Instruction: Copy out the lines below word for word, starting at the line that contains "Date (274, 12)" and ending with the line that contains "Tomb, Brown Knowl".

⟨

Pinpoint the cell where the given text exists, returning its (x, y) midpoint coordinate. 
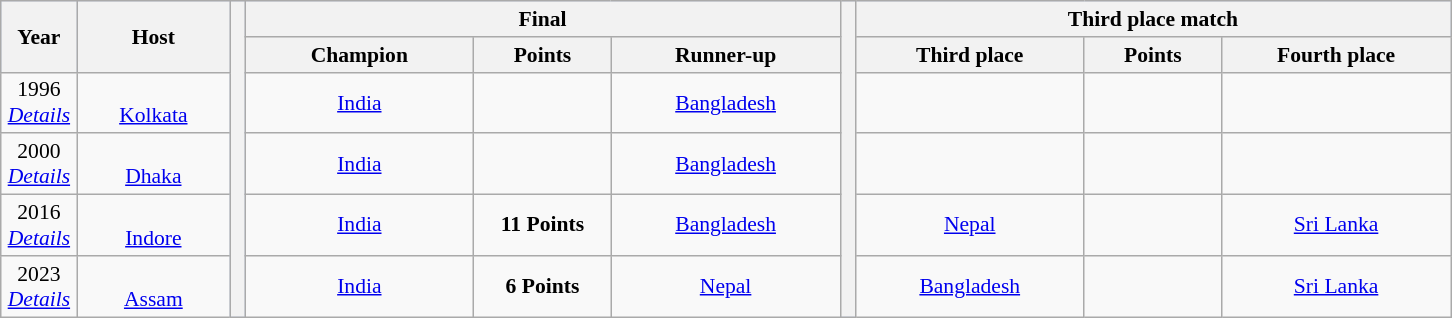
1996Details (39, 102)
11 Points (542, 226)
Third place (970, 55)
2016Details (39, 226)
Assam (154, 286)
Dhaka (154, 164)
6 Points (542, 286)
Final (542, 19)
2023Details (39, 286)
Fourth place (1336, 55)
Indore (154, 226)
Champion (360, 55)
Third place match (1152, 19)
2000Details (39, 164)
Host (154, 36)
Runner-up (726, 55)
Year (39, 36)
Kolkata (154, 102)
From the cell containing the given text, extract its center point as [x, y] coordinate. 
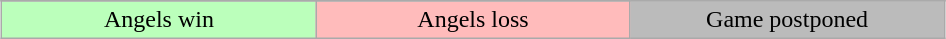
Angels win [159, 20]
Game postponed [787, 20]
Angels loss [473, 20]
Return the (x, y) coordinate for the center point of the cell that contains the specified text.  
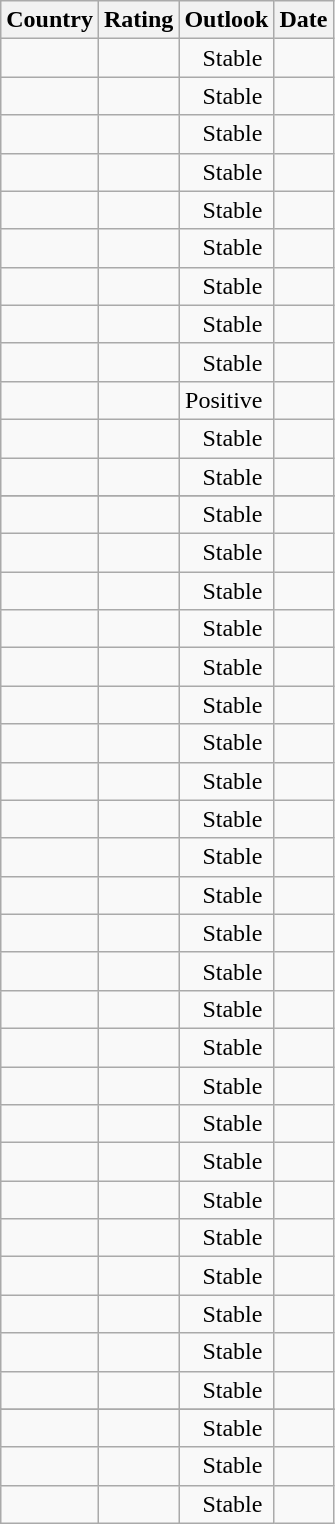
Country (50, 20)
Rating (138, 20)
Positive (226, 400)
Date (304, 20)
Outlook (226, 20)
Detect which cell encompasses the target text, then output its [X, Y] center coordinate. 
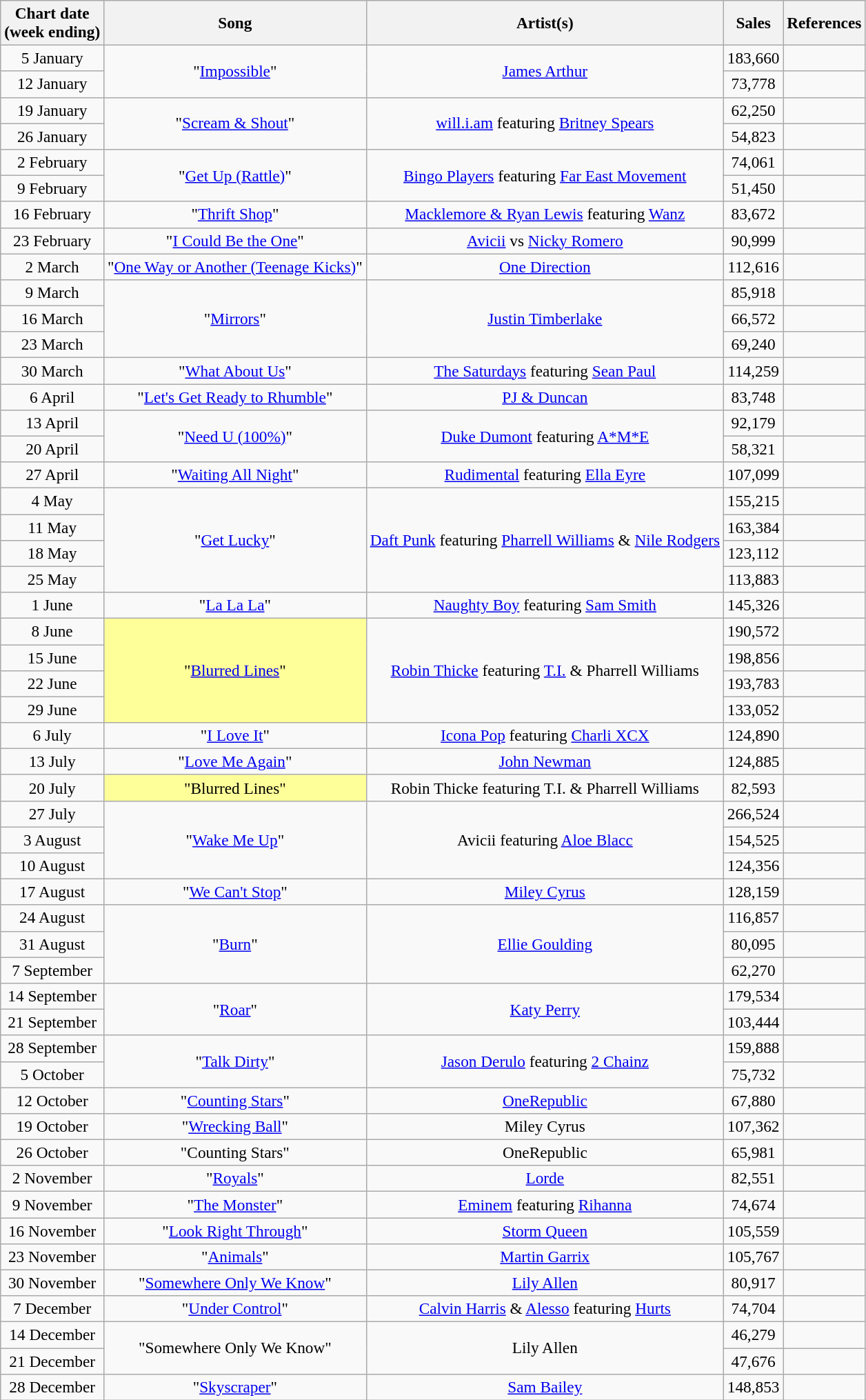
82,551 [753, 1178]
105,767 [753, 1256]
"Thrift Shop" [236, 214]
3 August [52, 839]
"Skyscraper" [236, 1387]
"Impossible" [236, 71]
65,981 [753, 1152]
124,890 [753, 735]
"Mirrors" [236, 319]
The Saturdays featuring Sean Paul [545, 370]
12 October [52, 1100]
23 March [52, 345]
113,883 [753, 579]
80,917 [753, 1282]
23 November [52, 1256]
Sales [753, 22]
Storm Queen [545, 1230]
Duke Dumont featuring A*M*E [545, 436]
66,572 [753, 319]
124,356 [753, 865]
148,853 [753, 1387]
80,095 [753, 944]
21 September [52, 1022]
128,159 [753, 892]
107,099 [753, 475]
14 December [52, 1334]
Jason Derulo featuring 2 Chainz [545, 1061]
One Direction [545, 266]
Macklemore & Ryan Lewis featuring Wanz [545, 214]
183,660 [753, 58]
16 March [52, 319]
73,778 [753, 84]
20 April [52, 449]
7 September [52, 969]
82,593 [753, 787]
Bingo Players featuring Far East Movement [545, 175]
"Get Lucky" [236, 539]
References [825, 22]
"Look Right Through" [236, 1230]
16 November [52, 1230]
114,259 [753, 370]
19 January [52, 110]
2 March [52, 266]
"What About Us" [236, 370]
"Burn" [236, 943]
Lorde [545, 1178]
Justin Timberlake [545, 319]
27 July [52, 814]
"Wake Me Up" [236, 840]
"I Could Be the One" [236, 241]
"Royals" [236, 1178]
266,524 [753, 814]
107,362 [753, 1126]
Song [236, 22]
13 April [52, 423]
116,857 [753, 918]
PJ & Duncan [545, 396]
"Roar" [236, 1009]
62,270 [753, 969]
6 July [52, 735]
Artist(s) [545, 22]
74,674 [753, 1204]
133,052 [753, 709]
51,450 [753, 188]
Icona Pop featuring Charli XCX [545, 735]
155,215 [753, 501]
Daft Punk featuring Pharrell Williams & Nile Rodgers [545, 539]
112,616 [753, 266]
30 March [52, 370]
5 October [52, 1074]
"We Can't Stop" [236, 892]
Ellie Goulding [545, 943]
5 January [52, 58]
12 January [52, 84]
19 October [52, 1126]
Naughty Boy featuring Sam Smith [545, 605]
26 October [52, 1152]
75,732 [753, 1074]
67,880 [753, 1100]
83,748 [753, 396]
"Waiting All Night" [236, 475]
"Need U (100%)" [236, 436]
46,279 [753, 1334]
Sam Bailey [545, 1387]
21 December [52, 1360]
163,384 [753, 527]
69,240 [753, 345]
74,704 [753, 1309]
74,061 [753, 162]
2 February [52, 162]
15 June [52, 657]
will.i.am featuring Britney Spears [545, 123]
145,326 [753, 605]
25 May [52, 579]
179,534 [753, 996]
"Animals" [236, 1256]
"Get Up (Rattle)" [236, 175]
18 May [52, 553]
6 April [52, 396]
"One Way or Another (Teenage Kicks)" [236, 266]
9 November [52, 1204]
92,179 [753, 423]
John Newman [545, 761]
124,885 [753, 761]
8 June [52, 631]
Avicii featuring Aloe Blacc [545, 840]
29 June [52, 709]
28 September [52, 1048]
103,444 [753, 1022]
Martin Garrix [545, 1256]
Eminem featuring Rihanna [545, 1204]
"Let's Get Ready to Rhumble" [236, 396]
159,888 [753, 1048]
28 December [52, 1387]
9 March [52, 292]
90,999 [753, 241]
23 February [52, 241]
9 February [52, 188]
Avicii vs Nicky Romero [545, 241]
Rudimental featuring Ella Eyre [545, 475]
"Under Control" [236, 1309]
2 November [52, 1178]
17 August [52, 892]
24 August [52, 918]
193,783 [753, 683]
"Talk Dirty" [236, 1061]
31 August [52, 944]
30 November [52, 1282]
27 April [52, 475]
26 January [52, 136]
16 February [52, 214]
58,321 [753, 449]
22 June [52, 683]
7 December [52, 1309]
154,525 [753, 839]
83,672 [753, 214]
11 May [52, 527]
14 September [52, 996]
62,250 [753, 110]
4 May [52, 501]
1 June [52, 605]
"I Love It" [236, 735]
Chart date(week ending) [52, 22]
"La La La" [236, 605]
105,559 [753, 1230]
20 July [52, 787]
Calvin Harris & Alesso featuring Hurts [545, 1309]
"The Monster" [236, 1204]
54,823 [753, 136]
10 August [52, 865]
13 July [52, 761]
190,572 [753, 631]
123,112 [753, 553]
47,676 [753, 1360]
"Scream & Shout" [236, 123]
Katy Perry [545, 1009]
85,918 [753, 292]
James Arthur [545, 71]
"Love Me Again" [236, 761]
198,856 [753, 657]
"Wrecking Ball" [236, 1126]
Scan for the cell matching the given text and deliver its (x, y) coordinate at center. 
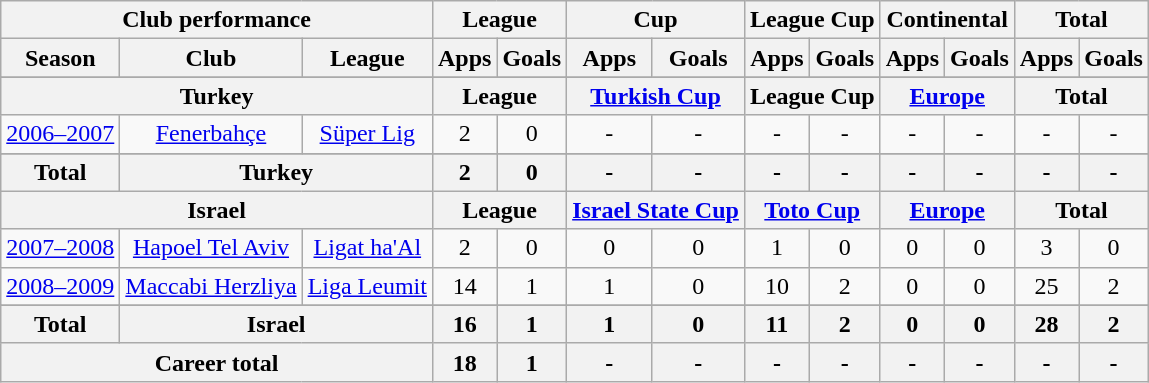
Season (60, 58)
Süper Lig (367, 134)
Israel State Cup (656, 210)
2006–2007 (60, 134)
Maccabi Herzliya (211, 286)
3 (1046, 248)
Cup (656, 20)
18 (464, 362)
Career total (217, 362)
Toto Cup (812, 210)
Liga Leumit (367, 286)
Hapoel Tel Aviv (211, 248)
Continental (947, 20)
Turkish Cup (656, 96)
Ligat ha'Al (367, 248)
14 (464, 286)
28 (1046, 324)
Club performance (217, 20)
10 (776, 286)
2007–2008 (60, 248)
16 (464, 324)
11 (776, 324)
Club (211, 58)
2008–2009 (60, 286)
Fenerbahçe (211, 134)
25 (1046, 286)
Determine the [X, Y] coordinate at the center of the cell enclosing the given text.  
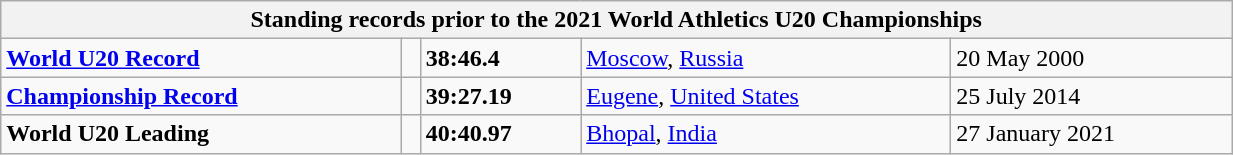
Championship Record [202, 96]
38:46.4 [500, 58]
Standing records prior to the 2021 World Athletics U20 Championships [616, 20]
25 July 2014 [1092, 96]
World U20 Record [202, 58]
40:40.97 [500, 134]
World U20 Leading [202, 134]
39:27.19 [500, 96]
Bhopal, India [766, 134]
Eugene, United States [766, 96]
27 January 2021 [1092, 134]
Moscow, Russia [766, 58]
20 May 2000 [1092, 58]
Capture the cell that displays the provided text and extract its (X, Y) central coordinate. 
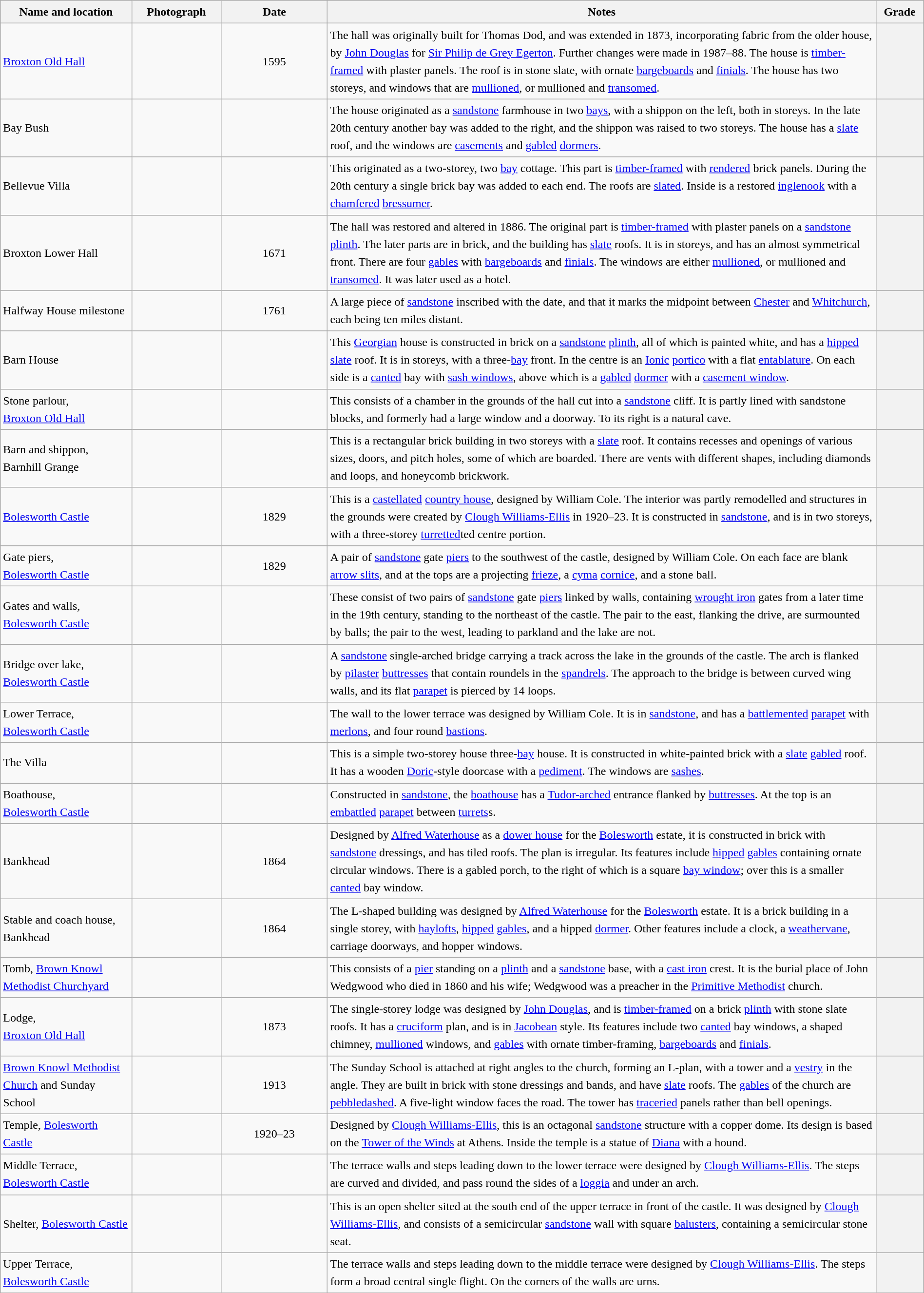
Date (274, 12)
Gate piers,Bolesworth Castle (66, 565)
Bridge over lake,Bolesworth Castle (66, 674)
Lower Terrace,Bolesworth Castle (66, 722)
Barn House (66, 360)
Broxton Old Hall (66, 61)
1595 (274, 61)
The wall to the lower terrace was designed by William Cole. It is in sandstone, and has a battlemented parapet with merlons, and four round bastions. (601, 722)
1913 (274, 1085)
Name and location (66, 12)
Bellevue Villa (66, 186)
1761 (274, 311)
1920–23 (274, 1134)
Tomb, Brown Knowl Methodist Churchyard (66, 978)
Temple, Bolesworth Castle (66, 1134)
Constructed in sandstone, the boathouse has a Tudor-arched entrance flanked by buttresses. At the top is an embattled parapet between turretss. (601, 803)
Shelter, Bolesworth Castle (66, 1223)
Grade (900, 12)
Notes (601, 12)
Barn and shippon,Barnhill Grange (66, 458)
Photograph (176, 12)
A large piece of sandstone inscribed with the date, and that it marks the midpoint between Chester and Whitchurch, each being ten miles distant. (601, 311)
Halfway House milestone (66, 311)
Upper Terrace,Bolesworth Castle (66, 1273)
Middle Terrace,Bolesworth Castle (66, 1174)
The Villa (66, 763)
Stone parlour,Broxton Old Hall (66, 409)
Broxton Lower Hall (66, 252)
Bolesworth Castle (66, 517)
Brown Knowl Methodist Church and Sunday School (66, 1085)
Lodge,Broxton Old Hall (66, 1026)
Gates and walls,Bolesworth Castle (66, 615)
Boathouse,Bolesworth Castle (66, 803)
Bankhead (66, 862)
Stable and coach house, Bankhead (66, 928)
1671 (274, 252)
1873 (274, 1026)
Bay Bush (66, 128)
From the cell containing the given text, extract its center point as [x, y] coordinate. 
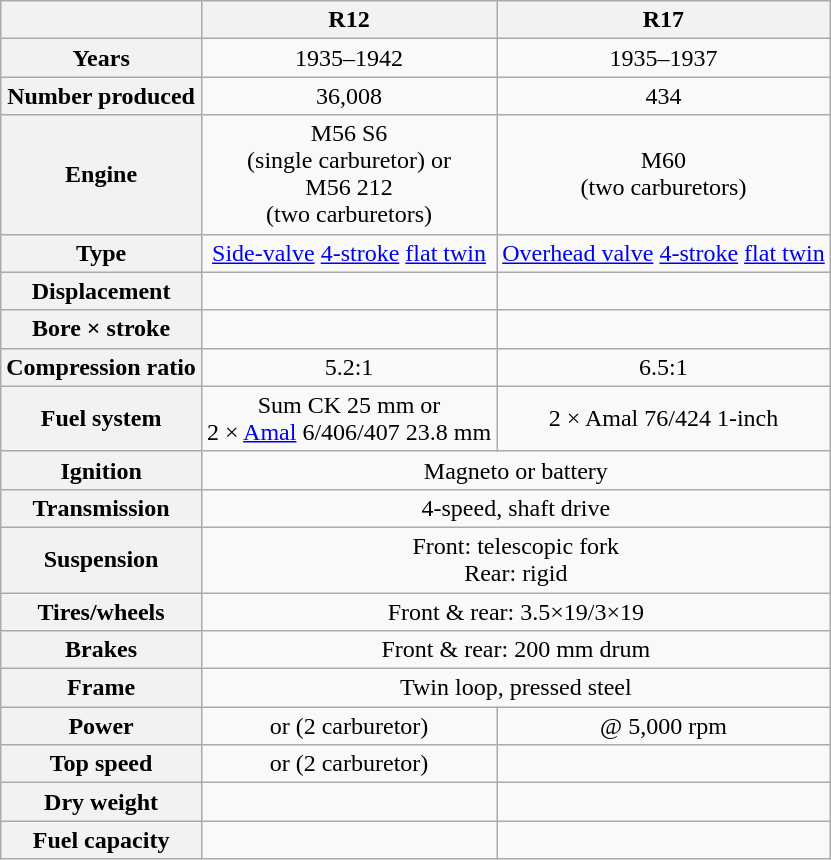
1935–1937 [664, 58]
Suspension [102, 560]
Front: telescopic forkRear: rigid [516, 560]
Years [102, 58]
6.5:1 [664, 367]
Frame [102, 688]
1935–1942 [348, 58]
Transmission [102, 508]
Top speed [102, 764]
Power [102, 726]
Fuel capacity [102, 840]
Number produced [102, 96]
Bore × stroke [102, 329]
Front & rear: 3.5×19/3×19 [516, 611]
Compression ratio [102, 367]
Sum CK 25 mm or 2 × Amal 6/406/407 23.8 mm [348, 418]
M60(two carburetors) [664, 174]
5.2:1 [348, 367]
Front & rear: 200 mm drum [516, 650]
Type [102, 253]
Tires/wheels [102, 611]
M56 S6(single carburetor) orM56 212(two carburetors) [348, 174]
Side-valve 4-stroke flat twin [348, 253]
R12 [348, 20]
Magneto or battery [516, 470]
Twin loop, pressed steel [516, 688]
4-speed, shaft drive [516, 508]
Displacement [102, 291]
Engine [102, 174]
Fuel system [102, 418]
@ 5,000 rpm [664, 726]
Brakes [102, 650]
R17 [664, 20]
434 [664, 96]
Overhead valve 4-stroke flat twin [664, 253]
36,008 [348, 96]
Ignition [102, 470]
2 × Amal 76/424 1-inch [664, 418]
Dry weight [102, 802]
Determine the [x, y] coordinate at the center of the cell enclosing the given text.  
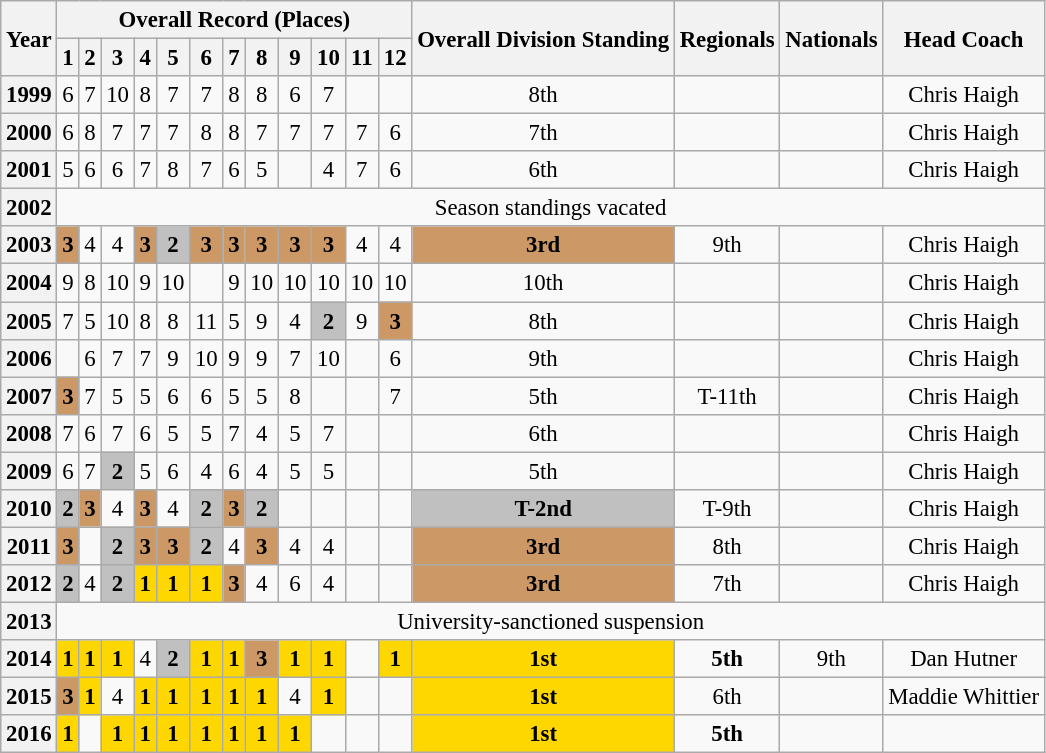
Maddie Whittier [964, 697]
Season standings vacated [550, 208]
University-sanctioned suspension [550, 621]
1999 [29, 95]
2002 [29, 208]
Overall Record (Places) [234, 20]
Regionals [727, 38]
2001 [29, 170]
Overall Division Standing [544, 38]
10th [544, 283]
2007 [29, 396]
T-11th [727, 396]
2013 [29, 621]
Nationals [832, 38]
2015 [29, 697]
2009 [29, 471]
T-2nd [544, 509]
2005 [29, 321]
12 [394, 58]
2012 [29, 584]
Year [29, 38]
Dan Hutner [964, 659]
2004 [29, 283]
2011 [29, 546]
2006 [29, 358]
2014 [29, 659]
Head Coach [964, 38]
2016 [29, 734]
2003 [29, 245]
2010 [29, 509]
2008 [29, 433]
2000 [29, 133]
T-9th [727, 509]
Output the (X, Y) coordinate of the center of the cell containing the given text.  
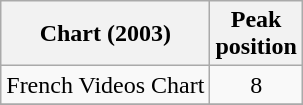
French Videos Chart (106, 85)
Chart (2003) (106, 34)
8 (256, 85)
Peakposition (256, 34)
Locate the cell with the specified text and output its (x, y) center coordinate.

⟩

Exercise response:
Date (274, 12)
Gate piers,Bolesworth Castle (66, 565)
Bridge over lake,Bolesworth Castle (66, 674)
Lower Terrace,Bolesworth Castle (66, 722)
Barn House (66, 360)
Broxton Old Hall (66, 61)
1595 (274, 61)
The wall to the lower terrace was designed by William Cole. It is in sandstone, and has a battlemented parapet with merlons, and four round bastions. (601, 722)
1913 (274, 1085)
Name and location (66, 12)
Bellevue Villa (66, 186)
1761 (274, 311)
1920–23 (274, 1134)
Tomb, Brown Knowl Methodist Churchyard (66, 978)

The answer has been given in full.